WORK REQUEST: Keep images out and repeat all data exactly.

RECORD SET:

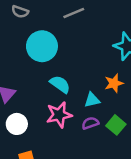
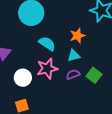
orange star: (114, 83) -> (77, 36), moved
white circle: (17, 124) -> (23, 78), moved

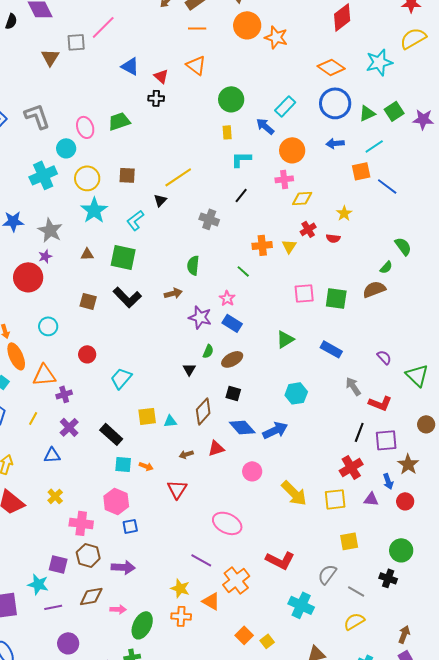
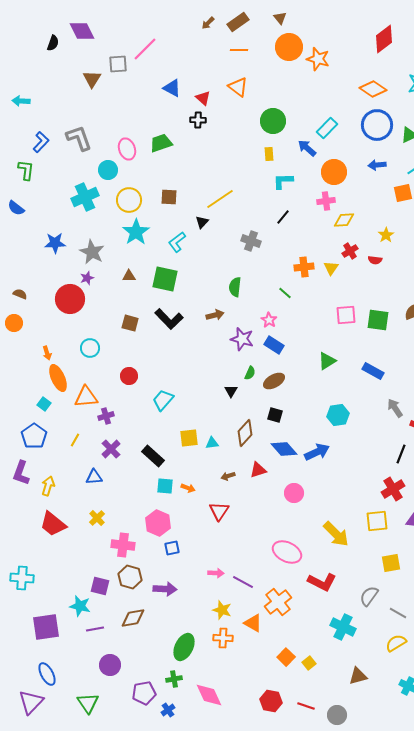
yellow arrow: (294, 493) -> (336, 534), moved
pink ellipse: (227, 523) -> (287, 552), moved
pink arrow: (118, 609) -> (216, 573), moved

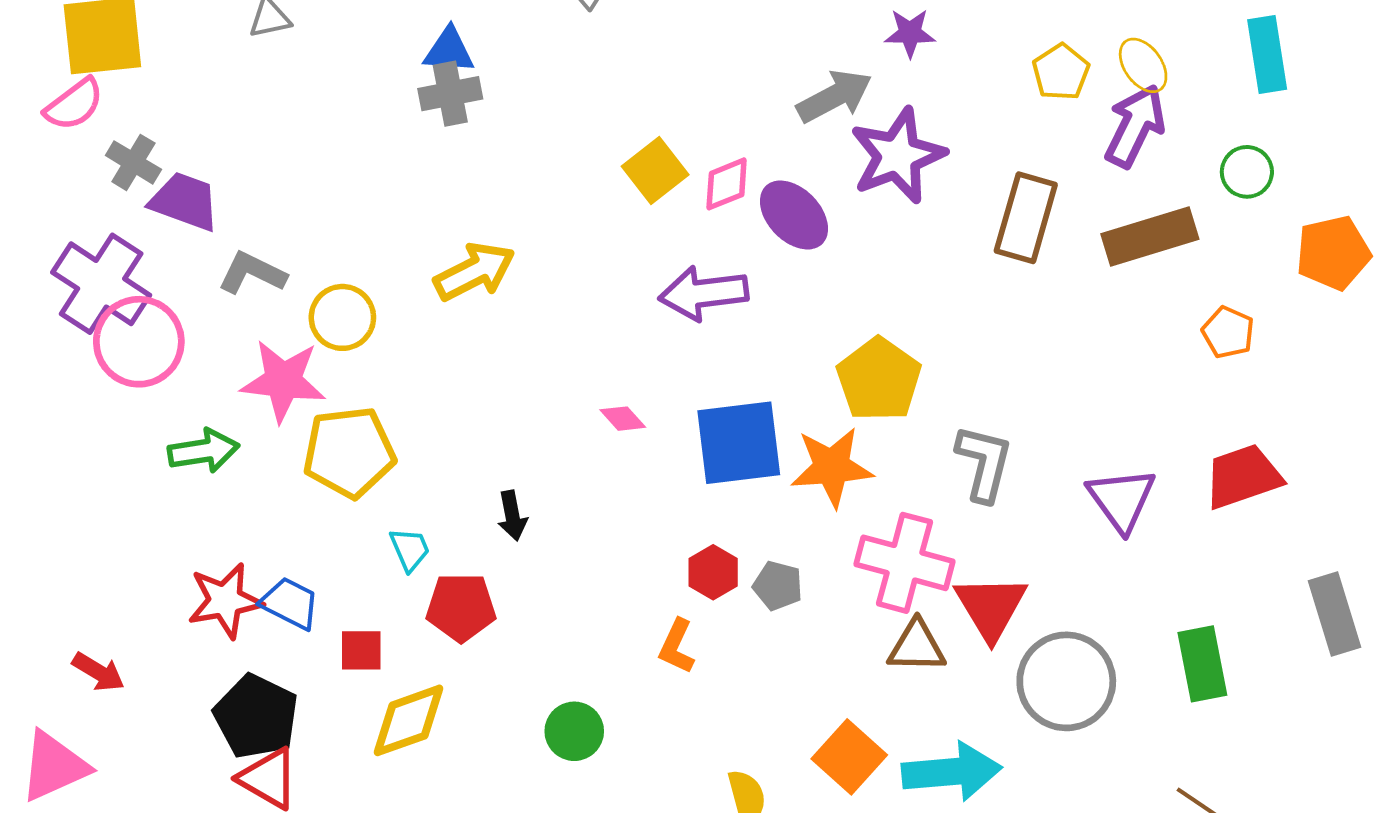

RESPONSE:
orange star: (114, 83) -> (77, 36), moved
white circle: (17, 124) -> (23, 78), moved

yellow arrow: (294, 493) -> (336, 534), moved
pink ellipse: (227, 523) -> (287, 552), moved
pink arrow: (118, 609) -> (216, 573), moved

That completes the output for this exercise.